----- Data shown

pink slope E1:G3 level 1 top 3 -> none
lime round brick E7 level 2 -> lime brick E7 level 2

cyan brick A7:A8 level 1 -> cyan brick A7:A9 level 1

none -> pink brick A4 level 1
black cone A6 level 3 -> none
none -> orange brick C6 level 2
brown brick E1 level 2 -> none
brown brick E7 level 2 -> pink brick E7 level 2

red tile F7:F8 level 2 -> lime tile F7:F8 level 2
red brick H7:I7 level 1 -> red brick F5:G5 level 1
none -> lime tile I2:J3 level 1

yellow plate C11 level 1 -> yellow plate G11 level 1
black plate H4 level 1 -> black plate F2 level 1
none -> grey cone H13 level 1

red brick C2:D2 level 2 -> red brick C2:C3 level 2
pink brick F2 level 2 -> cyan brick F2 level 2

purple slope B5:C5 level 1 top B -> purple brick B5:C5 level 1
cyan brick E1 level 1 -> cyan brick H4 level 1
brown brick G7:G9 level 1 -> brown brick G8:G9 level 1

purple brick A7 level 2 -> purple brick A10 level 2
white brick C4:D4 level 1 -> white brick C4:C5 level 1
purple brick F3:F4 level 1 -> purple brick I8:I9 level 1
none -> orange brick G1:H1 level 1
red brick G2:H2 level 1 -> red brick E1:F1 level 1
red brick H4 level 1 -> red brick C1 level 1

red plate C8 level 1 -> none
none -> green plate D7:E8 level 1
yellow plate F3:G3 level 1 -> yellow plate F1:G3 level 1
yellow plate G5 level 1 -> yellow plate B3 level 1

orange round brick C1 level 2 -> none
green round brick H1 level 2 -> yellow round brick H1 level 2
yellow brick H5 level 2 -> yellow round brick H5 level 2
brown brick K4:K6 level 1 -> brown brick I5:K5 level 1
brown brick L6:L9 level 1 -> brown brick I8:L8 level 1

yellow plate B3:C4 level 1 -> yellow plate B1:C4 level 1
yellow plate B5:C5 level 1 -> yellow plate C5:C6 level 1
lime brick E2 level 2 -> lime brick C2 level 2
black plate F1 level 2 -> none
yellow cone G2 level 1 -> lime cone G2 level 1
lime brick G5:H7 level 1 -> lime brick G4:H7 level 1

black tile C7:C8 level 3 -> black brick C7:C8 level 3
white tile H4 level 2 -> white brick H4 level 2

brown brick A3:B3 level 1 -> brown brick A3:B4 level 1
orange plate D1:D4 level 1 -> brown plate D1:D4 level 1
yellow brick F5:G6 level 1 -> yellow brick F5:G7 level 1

----------

Set down every entry exactly as given.

Result of the exercise
pink slope E1:G3 level 1 top 3 -> none
lime round brick E7 level 2 -> lime brick E7 level 2

cyan brick A7:A8 level 1 -> cyan brick A7:A9 level 1

none -> pink brick A4 level 1
black cone A6 level 3 -> none
none -> orange brick C6 level 2
brown brick E1 level 2 -> none
brown brick E7 level 2 -> pink brick E7 level 2

red tile F7:F8 level 2 -> lime tile F7:F8 level 2
red brick H7:I7 level 1 -> red brick F5:G5 level 1
none -> lime tile I2:J3 level 1

yellow plate C11 level 1 -> yellow plate G11 level 1
black plate H4 level 1 -> black plate F2 level 1
none -> grey cone H13 level 1

red brick C2:D2 level 2 -> red brick C2:C3 level 2
pink brick F2 level 2 -> cyan brick F2 level 2

purple slope B5:C5 level 1 top B -> purple brick B5:C5 level 1
cyan brick E1 level 1 -> cyan brick H4 level 1
brown brick G7:G9 level 1 -> brown brick G8:G9 level 1

purple brick A7 level 2 -> purple brick A10 level 2
white brick C4:D4 level 1 -> white brick C4:C5 level 1
purple brick F3:F4 level 1 -> purple brick I8:I9 level 1
none -> orange brick G1:H1 level 1
red brick G2:H2 level 1 -> red brick E1:F1 level 1
red brick H4 level 1 -> red brick C1 level 1

red plate C8 level 1 -> none
none -> green plate D7:E8 level 1
yellow plate F3:G3 level 1 -> yellow plate F1:G3 level 1
yellow plate G5 level 1 -> yellow plate B3 level 1

orange round brick C1 level 2 -> none
green round brick H1 level 2 -> yellow round brick H1 level 2
yellow brick H5 level 2 -> yellow round brick H5 level 2
brown brick K4:K6 level 1 -> brown brick I5:K5 level 1
brown brick L6:L9 level 1 -> brown brick I8:L8 level 1

yellow plate B3:C4 level 1 -> yellow plate B1:C4 level 1
yellow plate B5:C5 level 1 -> yellow plate C5:C6 level 1
lime brick E2 level 2 -> lime brick C2 level 2
black plate F1 level 2 -> none
yellow cone G2 level 1 -> lime cone G2 level 1
lime brick G5:H7 level 1 -> lime brick G4:H7 level 1

black tile C7:C8 level 3 -> black brick C7:C8 level 3
white tile H4 level 2 -> white brick H4 level 2

brown brick A3:B3 level 1 -> brown brick A3:B4 level 1
orange plate D1:D4 level 1 -> brown plate D1:D4 level 1
yellow brick F5:G6 level 1 -> yellow brick F5:G7 level 1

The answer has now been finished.